_Problem requirements_: Copy all of the data below without altering a single line.

++++++++++

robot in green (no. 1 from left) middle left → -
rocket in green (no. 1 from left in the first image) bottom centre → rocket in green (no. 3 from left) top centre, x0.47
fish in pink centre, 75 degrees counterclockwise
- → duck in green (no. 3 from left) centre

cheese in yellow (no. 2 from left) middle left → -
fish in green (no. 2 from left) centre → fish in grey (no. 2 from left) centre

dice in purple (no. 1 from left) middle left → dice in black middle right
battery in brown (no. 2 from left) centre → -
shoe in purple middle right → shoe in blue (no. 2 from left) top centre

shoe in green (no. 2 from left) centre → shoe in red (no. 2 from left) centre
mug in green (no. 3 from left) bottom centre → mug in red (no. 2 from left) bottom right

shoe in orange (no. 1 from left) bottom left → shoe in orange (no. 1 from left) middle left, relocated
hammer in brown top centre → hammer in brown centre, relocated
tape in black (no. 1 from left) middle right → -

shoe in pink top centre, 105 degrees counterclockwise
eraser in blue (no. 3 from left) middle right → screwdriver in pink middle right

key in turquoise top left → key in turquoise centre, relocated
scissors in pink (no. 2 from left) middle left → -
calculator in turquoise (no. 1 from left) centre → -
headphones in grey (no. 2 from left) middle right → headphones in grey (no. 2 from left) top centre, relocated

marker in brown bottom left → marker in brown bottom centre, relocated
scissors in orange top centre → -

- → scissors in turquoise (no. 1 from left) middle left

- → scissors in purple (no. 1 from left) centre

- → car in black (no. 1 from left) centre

++++++++++

_Result_:
robot in green (no. 1 from left) middle left → -
rocket in green (no. 1 from left in the first image) bottom centre → rocket in green (no. 3 from left) top centre, x0.47
fish in pink centre, 75 degrees counterclockwise
- → duck in green (no. 3 from left) centre

cheese in yellow (no. 2 from left) middle left → -
fish in green (no. 2 from left) centre → fish in grey (no. 2 from left) centre

dice in purple (no. 1 from left) middle left → dice in black middle right
battery in brown (no. 2 from left) centre → -
shoe in purple middle right → shoe in blue (no. 2 from left) top centre

shoe in green (no. 2 from left) centre → shoe in red (no. 2 from left) centre
mug in green (no. 3 from left) bottom centre → mug in red (no. 2 from left) bottom right

shoe in orange (no. 1 from left) bottom left → shoe in orange (no. 1 from left) middle left, relocated
hammer in brown top centre → hammer in brown centre, relocated
tape in black (no. 1 from left) middle right → -

shoe in pink top centre, 105 degrees counterclockwise
eraser in blue (no. 3 from left) middle right → screwdriver in pink middle right

key in turquoise top left → key in turquoise centre, relocated
scissors in pink (no. 2 from left) middle left → -
calculator in turquoise (no. 1 from left) centre → -
headphones in grey (no. 2 from left) middle right → headphones in grey (no. 2 from left) top centre, relocated

marker in brown bottom left → marker in brown bottom centre, relocated
scissors in orange top centre → -

- → scissors in turquoise (no. 1 from left) middle left

- → scissors in purple (no. 1 from left) centre

- → car in black (no. 1 from left) centre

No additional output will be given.